Word for word, please copy the listing below, with its pictures left out.

- _RAW DATA_:
<<<<
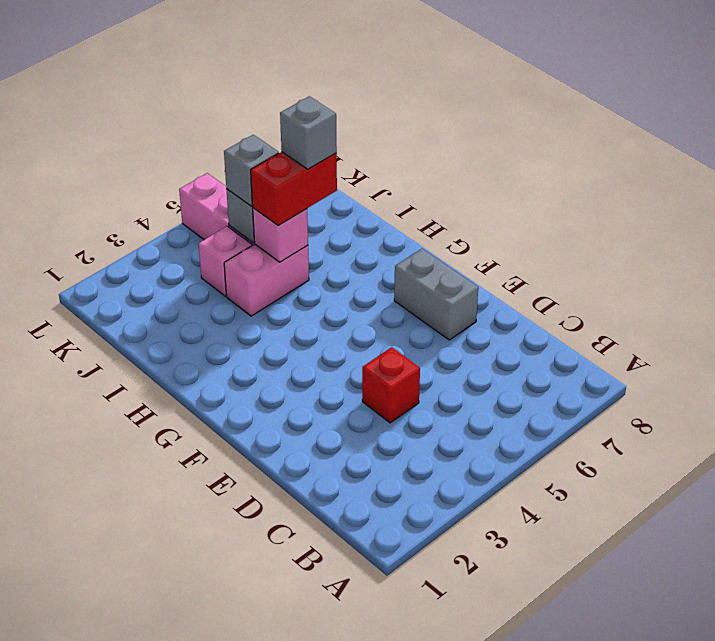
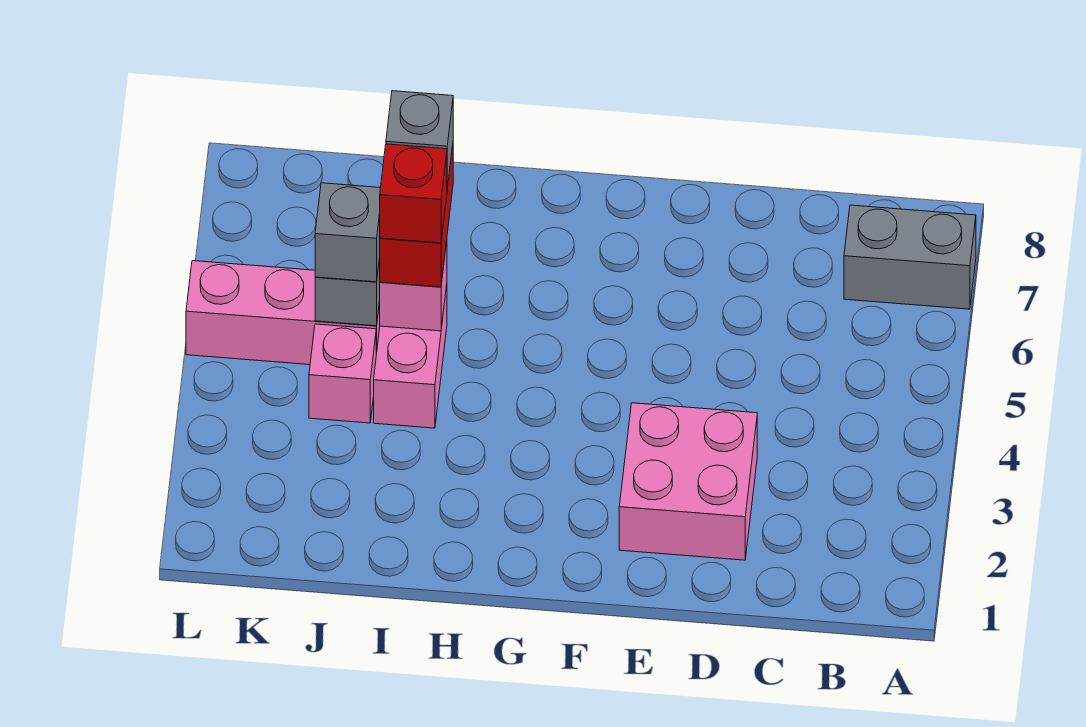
none -> pink brick D2:E3 level 1
red brick D4 level 1 -> red brick I5 level 4
grey brick E7:F7 level 1 -> grey brick A7:B7 level 1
>>>>
- _EXERCISE RESULT_:
none -> pink brick D2:E3 level 1
red brick D4 level 1 -> red brick I5 level 4
grey brick E7:F7 level 1 -> grey brick A7:B7 level 1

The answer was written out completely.